--- Data to examine ---

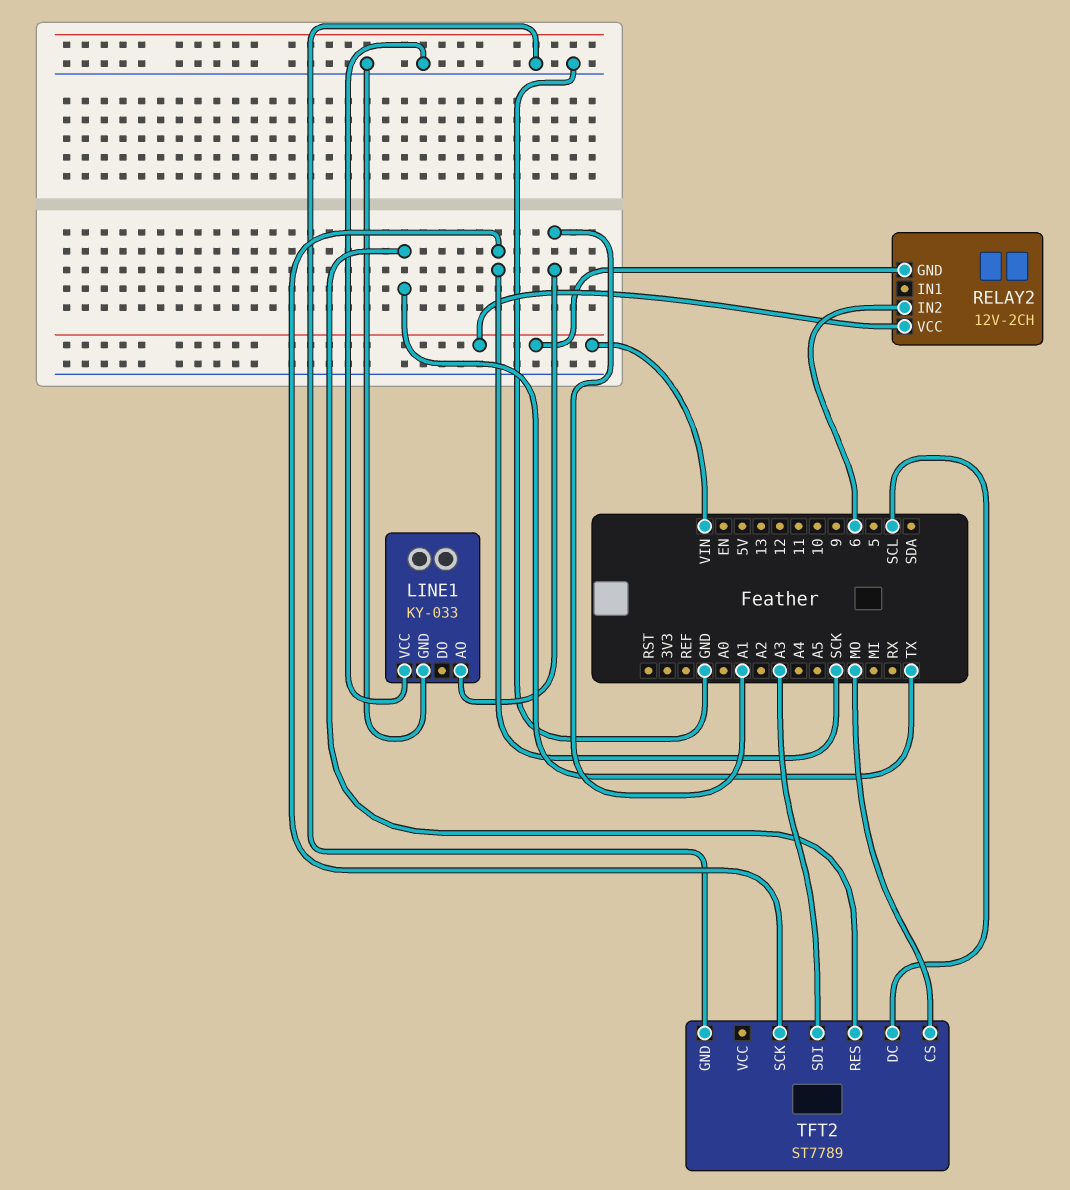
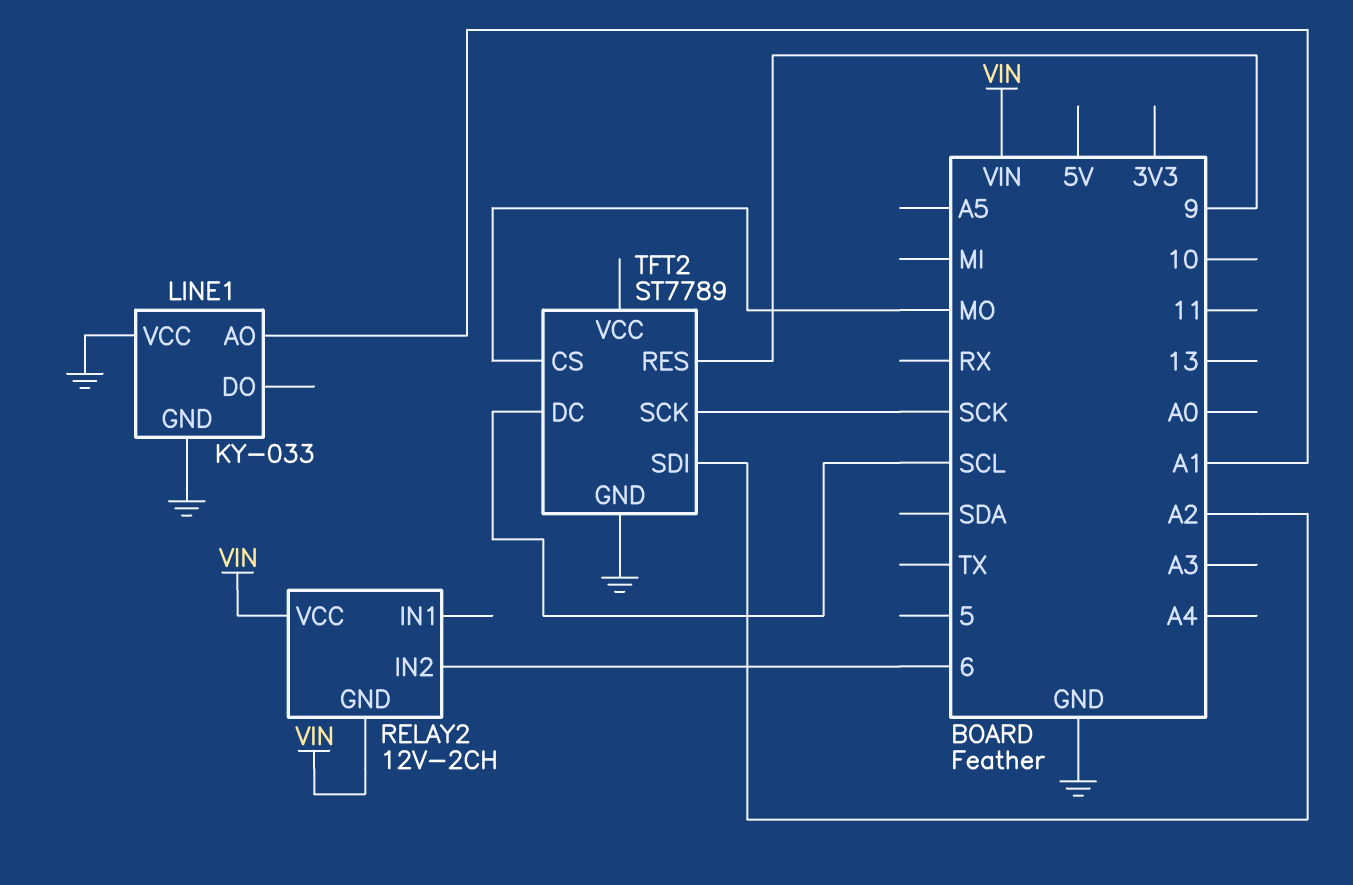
TFT2 pin RES: TX -> 9
TFT2 pin SDI: A3 -> A2

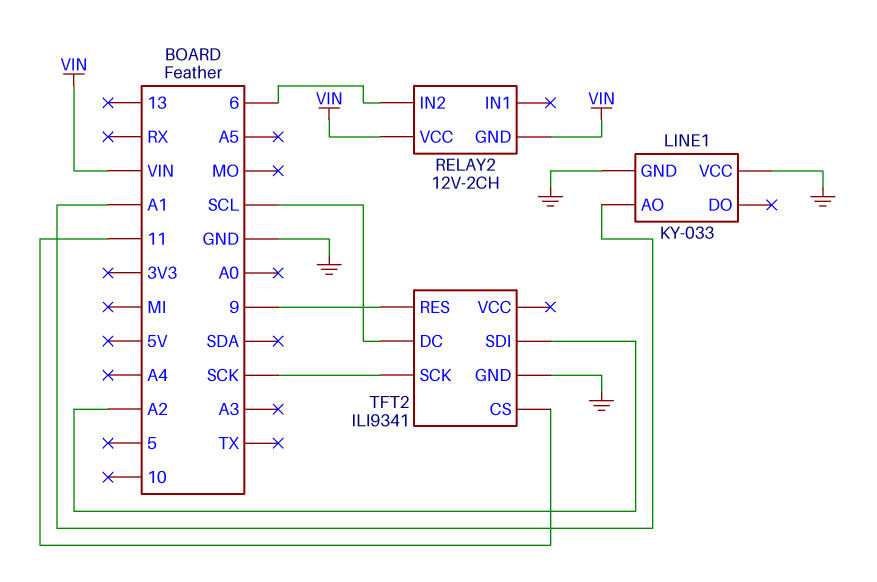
TFT2: ST7789 -> ILI9341
TFT2 pin CS: MO -> 11

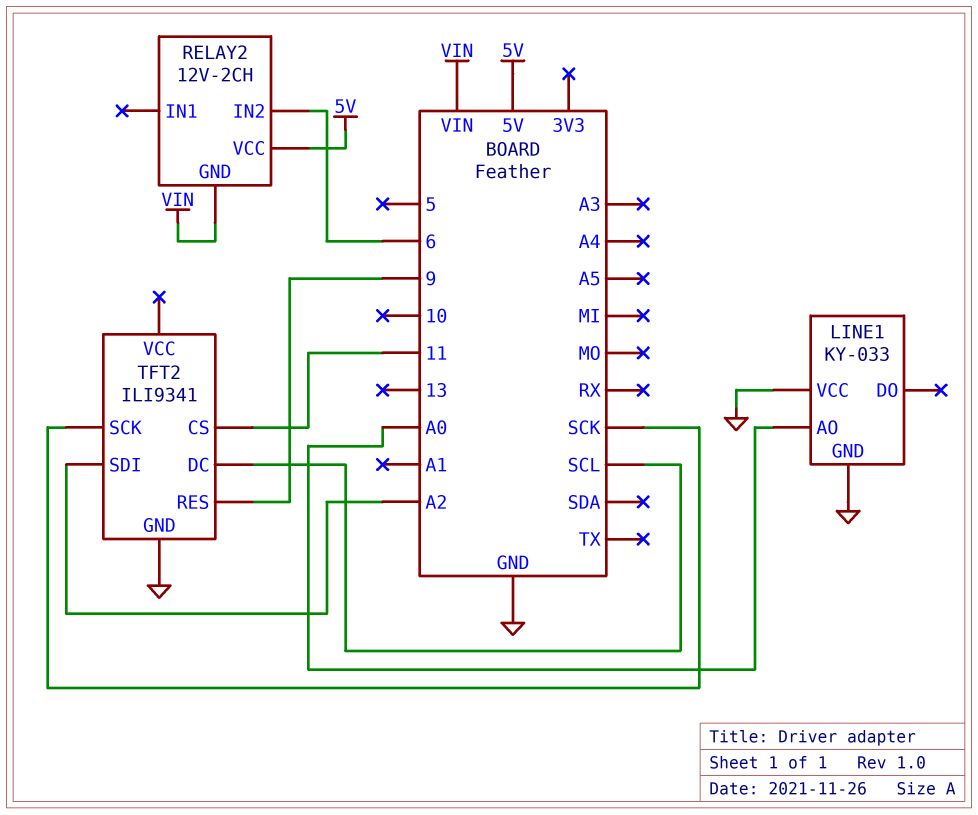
LINE1 pin AO: A1 -> A0
RELAY2 pin VCC: VIN -> 5V

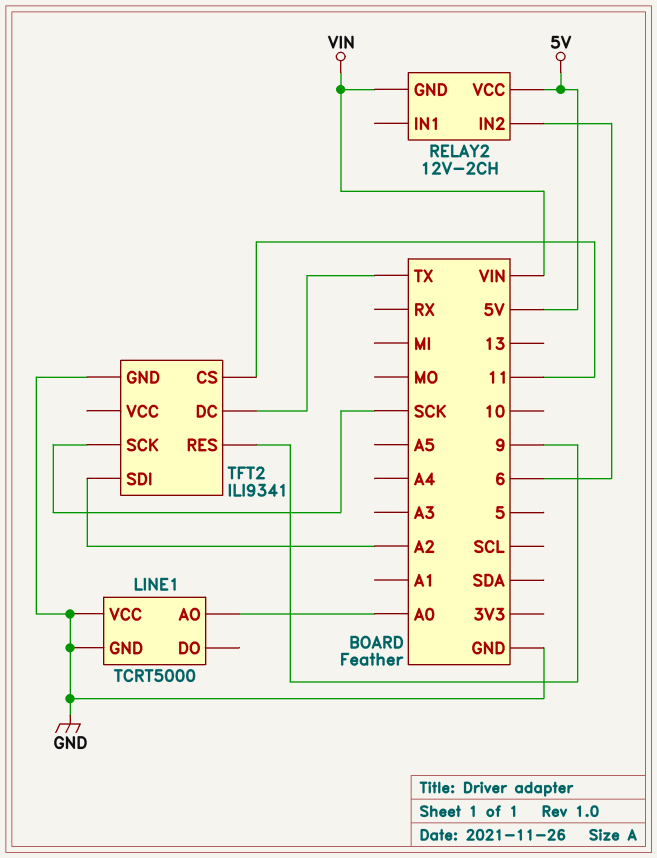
LINE1: KY-033 -> TCRT5000
TFT2 pin DC: SCL -> TX

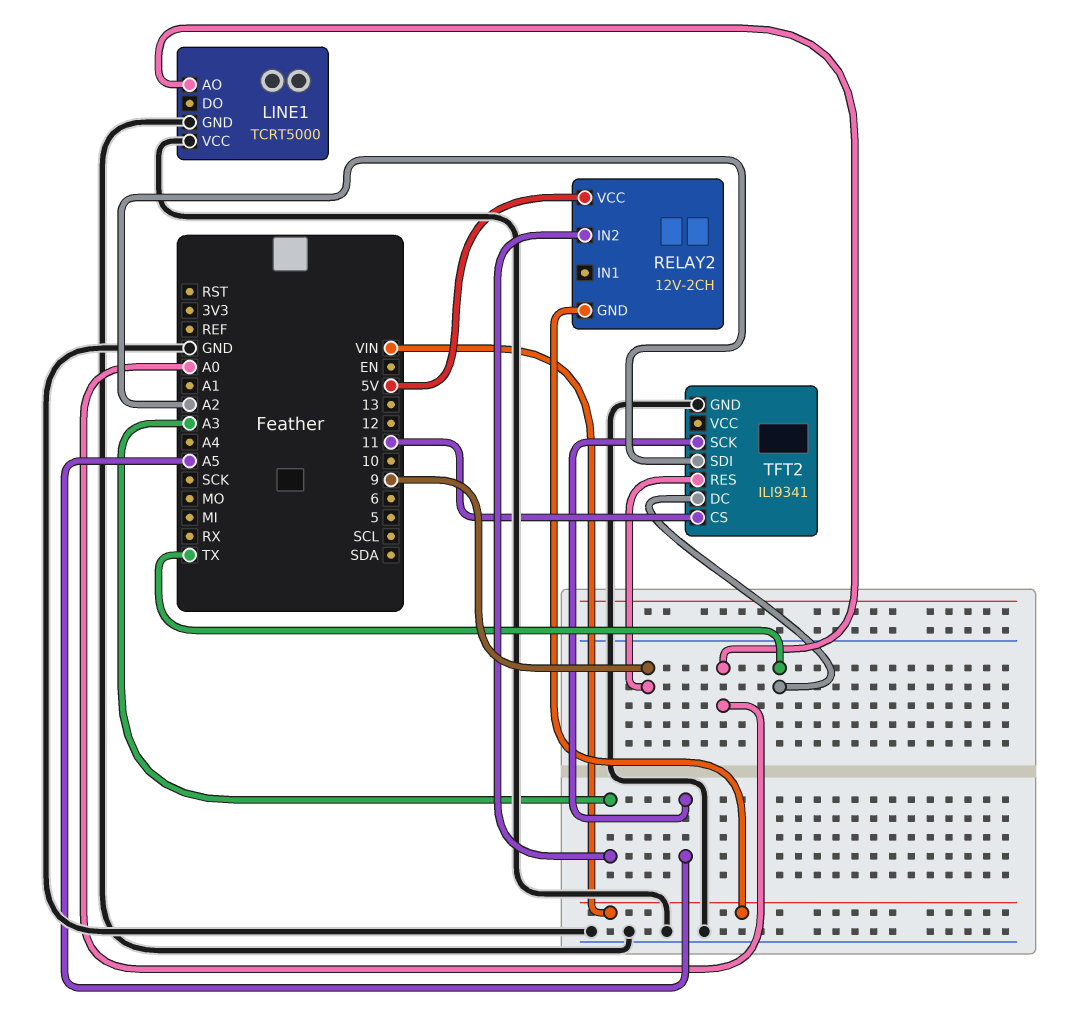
RELAY2 pin IN2: 6 -> A3
TFT2 pin SCK: SCK -> A5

---

_Exercise description_
If an entry contains a picture, leave it out and repeat the rest exactly.

_Problem solution_
TFT2 pin RES: TX -> 9
TFT2 pin SDI: A3 -> A2

TFT2: ST7789 -> ILI9341
TFT2 pin CS: MO -> 11

LINE1 pin AO: A1 -> A0
RELAY2 pin VCC: VIN -> 5V

LINE1: KY-033 -> TCRT5000
TFT2 pin DC: SCL -> TX

RELAY2 pin IN2: 6 -> A3
TFT2 pin SCK: SCK -> A5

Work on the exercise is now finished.